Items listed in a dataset
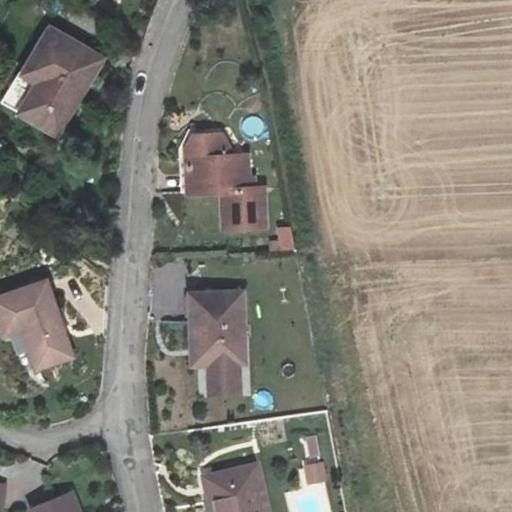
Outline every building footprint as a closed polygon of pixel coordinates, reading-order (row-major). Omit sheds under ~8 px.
[(100,61),(49,31),(25,72),(42,82),(23,114),(56,134),(100,61)] [(248,156),(222,156),(222,148),(217,134),(196,134),(189,148),(189,155),(188,190),(222,191),(223,227),(263,227),(264,191),(248,190),(248,156)] [(279,252),(295,249),(291,226),(275,228),(279,252)] [(46,282),(0,297),(0,303),(10,335),(23,331),(35,369),(71,357),(46,282)] [(240,294),(189,294),(189,325),(205,326),(205,334),(198,335),(199,366),(240,366),(240,294)] [(314,436),(302,439),(307,458),(319,455),(314,436)] [(306,467),(309,483),(325,480),(322,464),(306,467)] [(269,511),(261,466),(203,477),(207,499),(212,498),(214,511),(269,511)] [(0,481),(0,507),(2,508),(8,484),(0,481)] [(78,511),(71,494),(30,511),(78,511)]
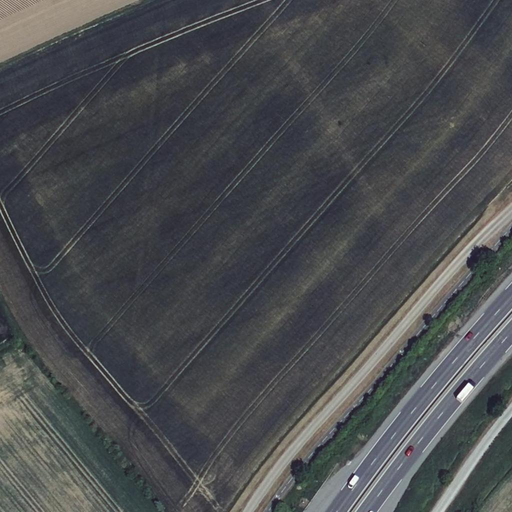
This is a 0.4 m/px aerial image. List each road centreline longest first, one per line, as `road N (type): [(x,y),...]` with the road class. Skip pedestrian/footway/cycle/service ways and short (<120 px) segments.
road 1 (trunk): [(511,296),(336,511)]
road 2 (trunk): [(365,511),(511,332)]
road 3 (unclassified): [(438,511),(511,410)]
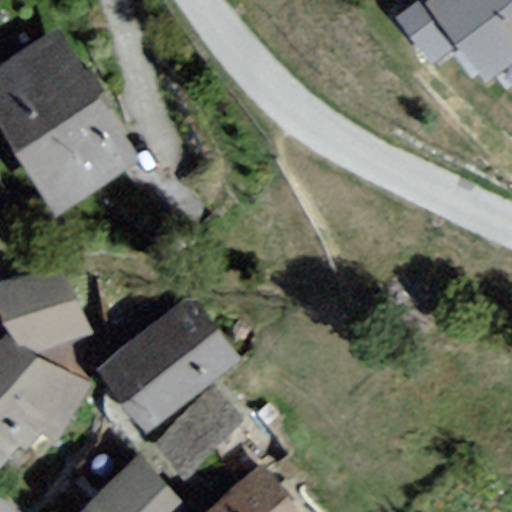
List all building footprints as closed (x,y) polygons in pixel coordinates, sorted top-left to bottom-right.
[(511,60),(511,0),(420,0),(484,80),(511,60)] [(60,42),(0,80),(0,108),(58,199),(131,153),(60,42)] [(0,455),(18,435),(26,442),(39,426),(53,435),(84,384),(26,351),(85,330),(58,277),(0,285),(0,297),(12,331),(3,340),(0,336),(0,455)] [(232,357),(191,305),(107,370),(149,423),(232,357)] [(240,420),(212,392),(160,443),(188,471),(240,420)] [(191,511),(131,456),(70,511),(191,511)] [(196,511),(297,511),(255,464),(196,511)]
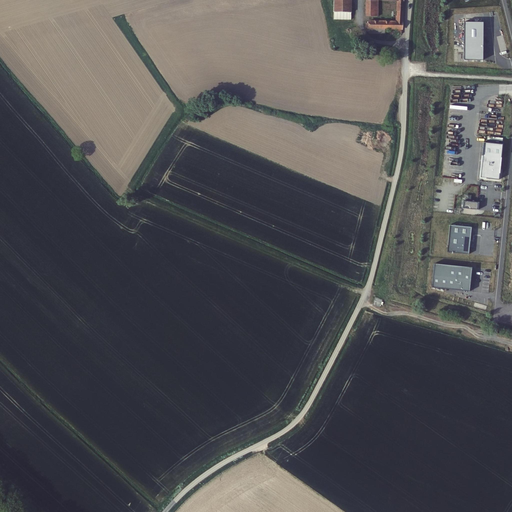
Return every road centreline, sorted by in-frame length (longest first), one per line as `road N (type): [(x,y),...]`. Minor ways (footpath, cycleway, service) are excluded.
road 1 (unclassified): [(164,511),(204,475),(295,421),(360,303),(402,143),(409,0)]
road 2 (residential): [(511,150),(496,308),(511,311)]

**WRITTEN TASK**
Copy out every line of the records above word for word, leaving out the pictures.

**COMPLETE ANSWER**
Outline every building footprint as a closed polygon of pixel coordinates, reading-order (row-major). Omit sheds under ~8 px.
[(100,61),(49,31),(25,72),(42,82),(23,114),(56,134),(100,61)] [(248,156),(222,156),(222,148),(217,134),(196,134),(189,148),(189,155),(188,190),(222,191),(223,227),(263,227),(264,191),(248,190),(248,156)] [(279,252),(295,249),(291,226),(275,228),(279,252)] [(46,282),(0,297),(0,303),(10,335),(23,331),(35,369),(71,357),(46,282)] [(240,294),(189,294),(189,325),(205,326),(205,334),(198,335),(199,366),(240,366),(240,294)] [(314,436),(302,439),(307,458),(319,455),(314,436)] [(306,467),(309,483),(325,480),(322,464),(306,467)] [(269,511),(261,466),(203,477),(207,499),(212,498),(214,511),(269,511)] [(0,481),(0,507),(2,508),(8,484),(0,481)] [(78,511),(71,494),(30,511),(78,511)]
This is a 0.4 m/px aerial image. List each road centreline longest first, one per line, as `road N (type): [(x,y),...]` with the road class. Skip pedestrian/footway/cycle/service ways and short (<120 px) segments.
road 1 (trunk): [(511,296),(336,511)]
road 2 (trunk): [(365,511),(511,332)]
road 3 (unclassified): [(438,511),(511,410)]
List all building footprints as closed (x,y) polygons in pixel coordinates, sorted top-left to bottom-right.
[(511,60),(511,0),(420,0),(484,80),(511,60)] [(60,42),(0,80),(0,108),(58,199),(131,153),(60,42)] [(0,455),(18,435),(26,442),(39,426),(53,435),(84,384),(26,351),(85,330),(58,277),(0,285),(0,297),(12,331),(3,340),(0,336),(0,455)] [(232,357),(191,305),(107,370),(149,423),(232,357)] [(240,420),(212,392),(160,443),(188,471),(240,420)] [(191,511),(131,456),(70,511),(191,511)] [(196,511),(297,511),(255,464),(196,511)]
Return every road centreline, sorted by in-frame length (longest first), one per line as `road N (type): [(x,y),...]`. Minor ways (footpath, cycleway, service) are excluded.
road 1 (unclassified): [(164,511),(204,475),(295,421),(360,303),(402,143),(409,0)]
road 2 (residential): [(511,150),(496,308),(511,311)]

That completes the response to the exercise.